_Object matching data_
━━━━━━━━

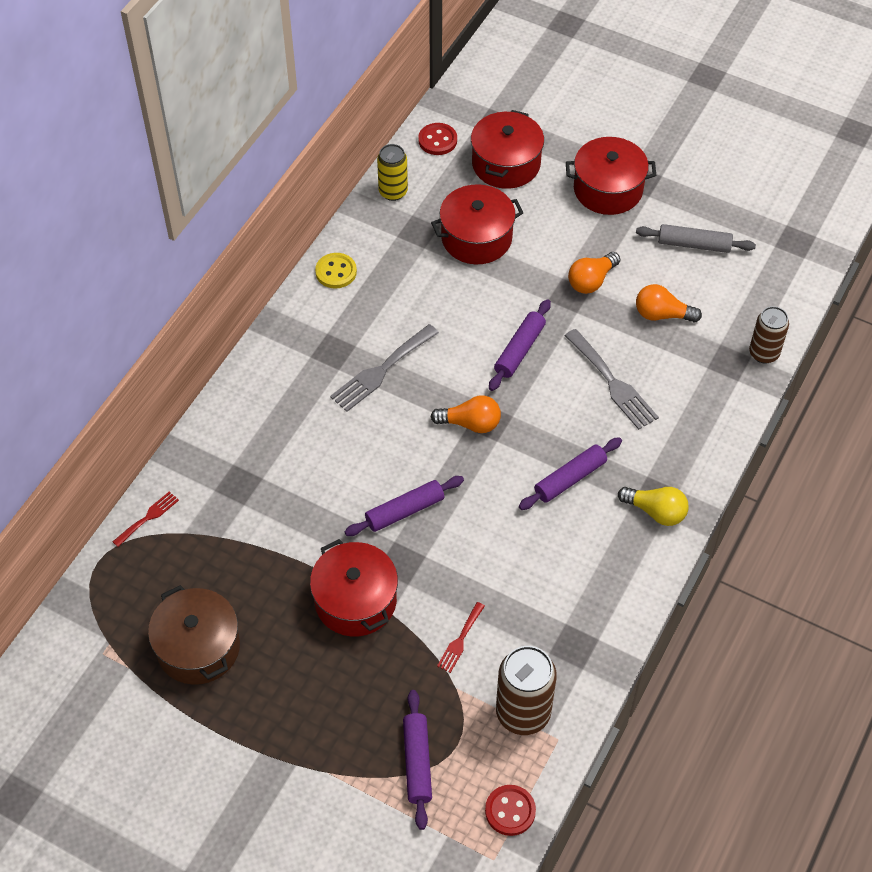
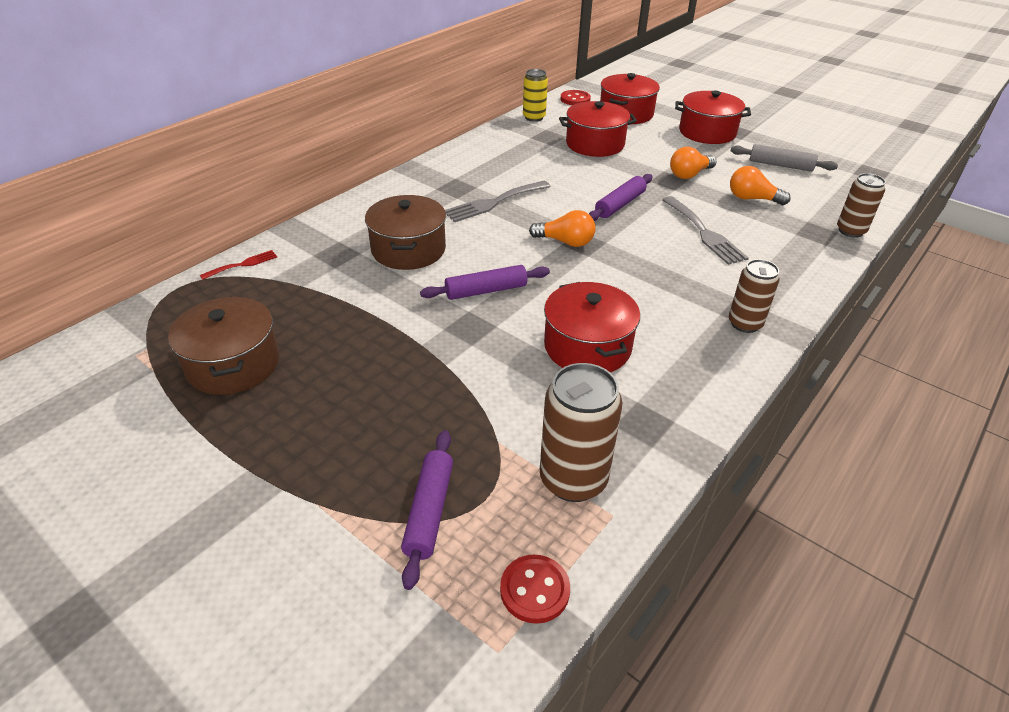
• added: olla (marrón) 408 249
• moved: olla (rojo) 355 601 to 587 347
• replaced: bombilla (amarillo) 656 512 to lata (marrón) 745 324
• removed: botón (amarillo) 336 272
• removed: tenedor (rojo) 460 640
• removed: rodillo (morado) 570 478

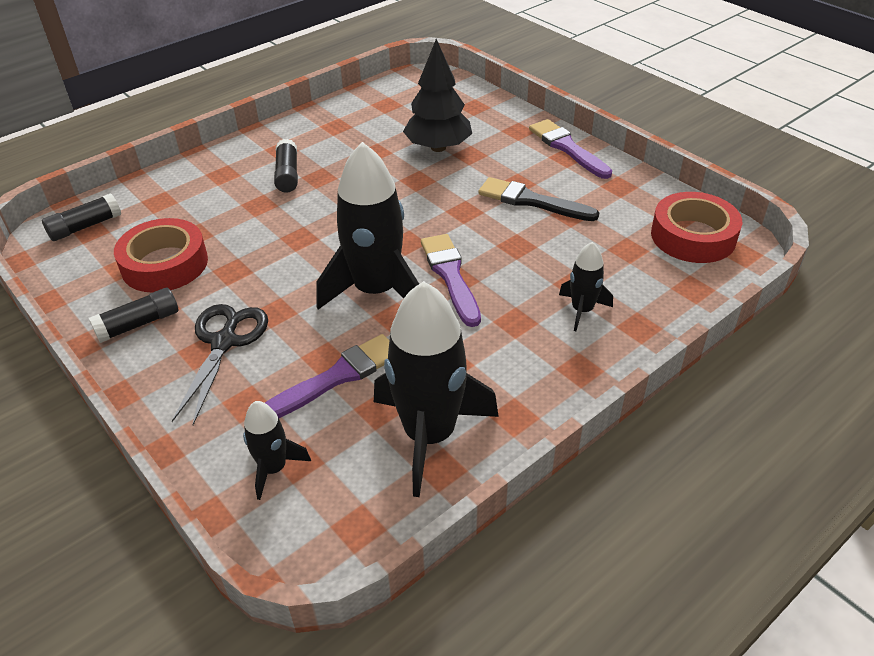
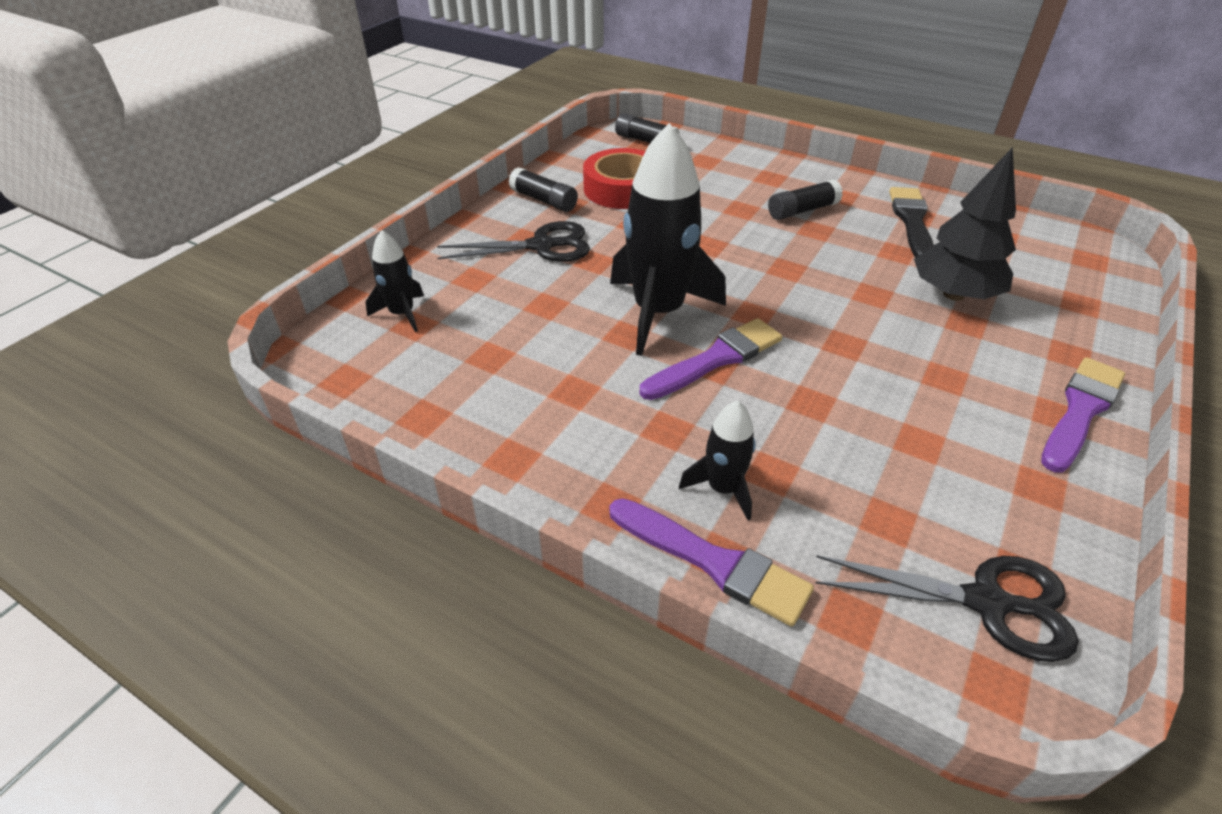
• moved: pincel (morado) 337 377 to 714 562
• replaced: cinta adhesiva (rojo) 693 236 to tijeras (negro) 987 602
• moved: pincel (negro) 531 201 to 911 221
• removed: cohete (negro) 429 435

━━━━━━━━

_WORK ORDER_
Each record above should come back exactly the same, only without its pictures.

_ANSWER SPACE_
• added: olla (marrón) 408 249
• moved: olla (rojo) 355 601 to 587 347
• replaced: bombilla (amarillo) 656 512 to lata (marrón) 745 324
• removed: botón (amarillo) 336 272
• removed: tenedor (rojo) 460 640
• removed: rodillo (morado) 570 478

• moved: pincel (morado) 337 377 to 714 562
• replaced: cinta adhesiva (rojo) 693 236 to tijeras (negro) 987 602
• moved: pincel (negro) 531 201 to 911 221
• removed: cohete (negro) 429 435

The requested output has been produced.